*To-do item*:
Transcribed word for word, the lines below from the one with "plant: (222, 177)" through the last line of the records form the answer; no picture is to be included.

*Task data*:
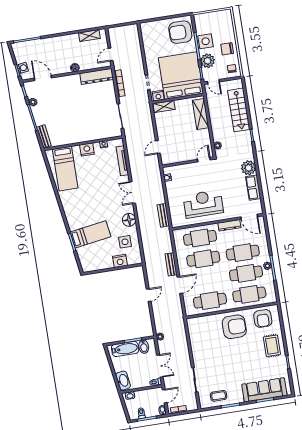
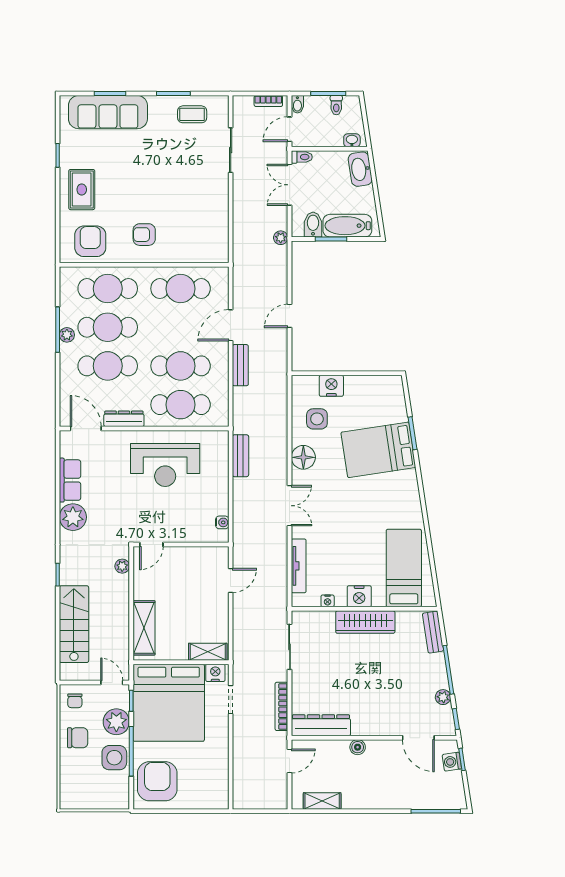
armchair: (180, 32) -> (157, 781), turned -90
wardrobe: (81, 136) -> (365, 622), added
bed: (90, 234) -> (378, 450), width x1.50
armchair: (234, 327) -> (144, 235), width x0.53, depth x0.53

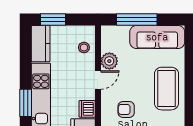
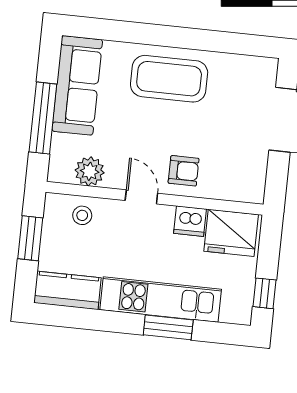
window: (53, 19) -> (30, 238), moved
plant: (109, 61) -> (90, 171), moved
armchair: (126, 109) -> (184, 171), moved, turned -90

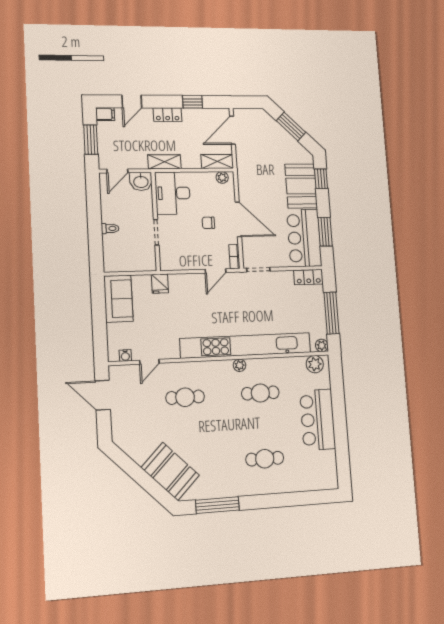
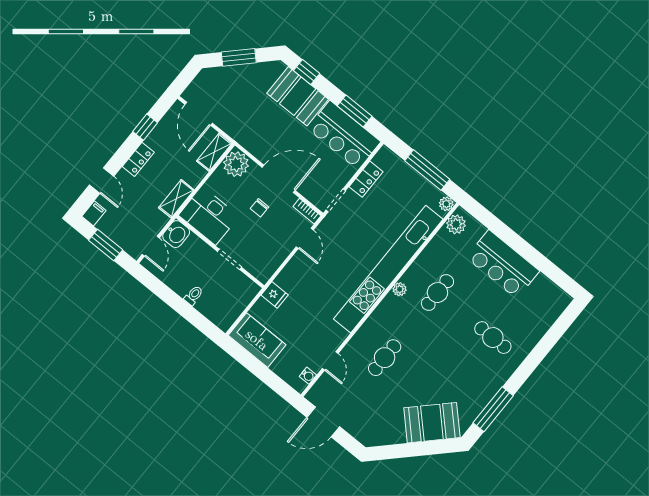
plant: (222, 177) -> (236, 164), width x1.88, depth x1.88
locker: (308, 277) -> (366, 179), moved
cafe table: (265, 459) -> (493, 338), turned 90

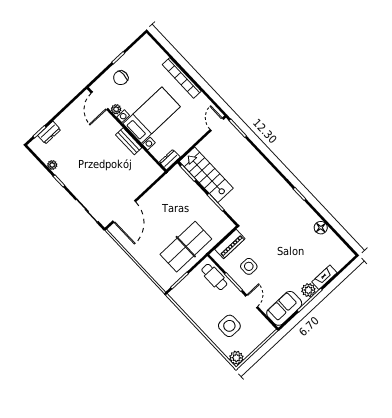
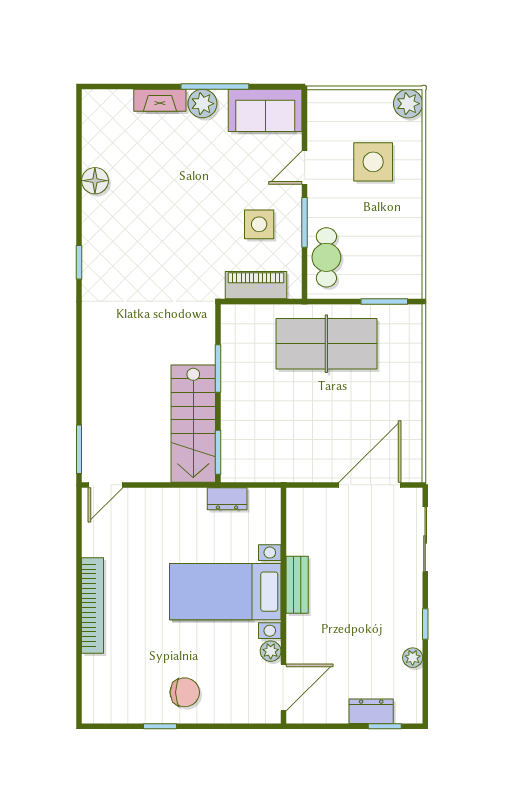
door: (100, 101) -> (284, 688), moved
plant: (116, 109) -> (271, 651), moved
bed with nightstands: (152, 115) -> (225, 592), moved
wall: (127, 129) -> (284, 606), moved
bench: (129, 141) -> (297, 585), moved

*Response to the exercise*:
plant: (222, 177) -> (236, 164), width x1.88, depth x1.88
locker: (308, 277) -> (366, 179), moved
cafe table: (265, 459) -> (493, 338), turned 90

door: (100, 101) -> (284, 688), moved
plant: (116, 109) -> (271, 651), moved
bed with nightstands: (152, 115) -> (225, 592), moved
wall: (127, 129) -> (284, 606), moved
bench: (129, 141) -> (297, 585), moved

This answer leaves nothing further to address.